[To do] Edit the records below by replacing "highlighted" with "marked" everywhere it appears, leaving all other text unchanged, and omit the pictures from your answer.

Saved entries:
· · · ·

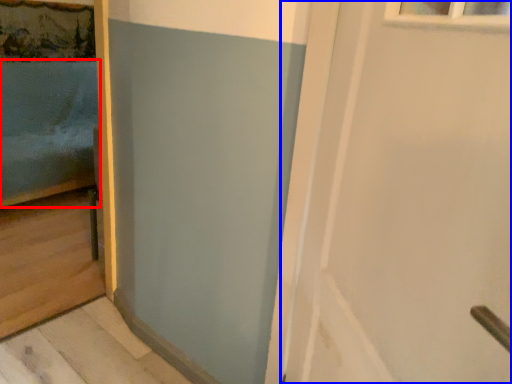
Question: Which object is closer to the camera taking this photo, bed (highlighted by a red box) or door (highlighted by a blue box)?

Choices:
 (A) bed
 (B) door

Answer: (B)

· · · ·

[Answer space]
Question: Which object is closer to the camera taking this photo, bed (marked by a red box) or door (marked by a blue box)?

Choices:
 (A) bed
 (B) door

Answer: (B)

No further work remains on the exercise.